- EXERCISE PROMPT:
Below are records to repeat exactly; copy them without the pictures.

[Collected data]

-------

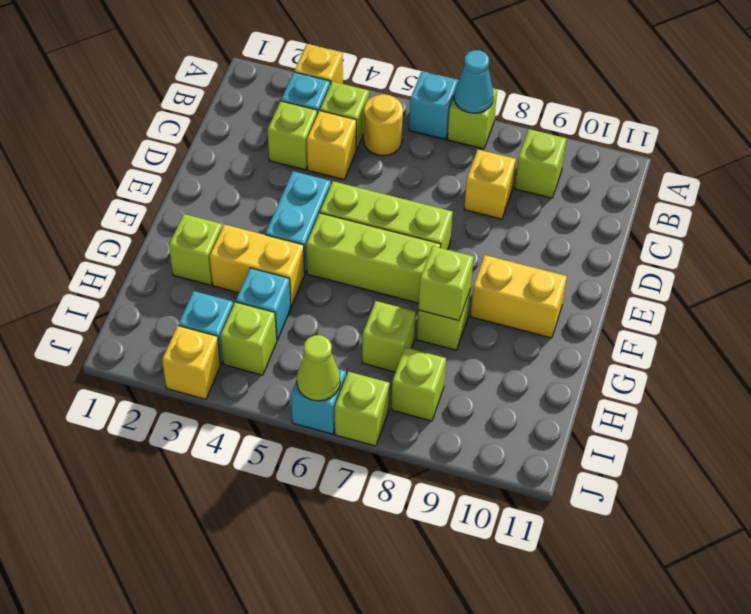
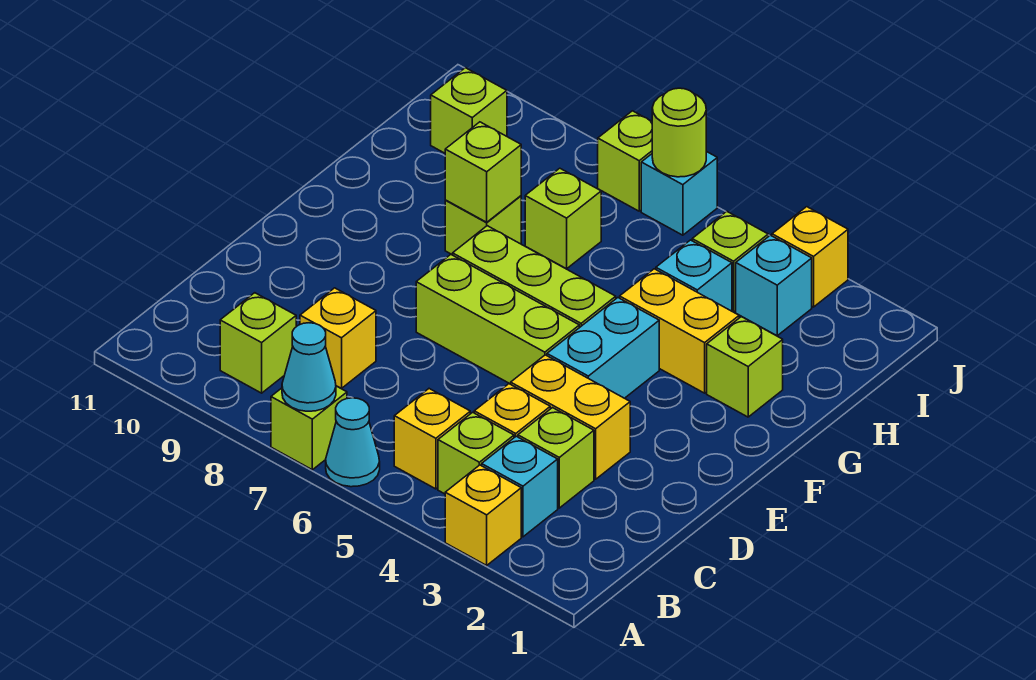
cyan brick A6 level 1 -> cyan cone A6 level 1
yellow round brick B5 level 1 -> yellow brick B5 level 1
yellow brick F9:F10 level 1 -> yellow brick D3:D4 level 1
lime brick I8 level 1 -> lime brick I10 level 1
lime cone J6 level 2 -> lime round brick J6 level 2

-------

- TASK RESPONSE:
cyan brick A6 level 1 -> cyan cone A6 level 1
yellow round brick B5 level 1 -> yellow brick B5 level 1
yellow brick F9:F10 level 1 -> yellow brick D3:D4 level 1
lime brick I8 level 1 -> lime brick I10 level 1
lime cone J6 level 2 -> lime round brick J6 level 2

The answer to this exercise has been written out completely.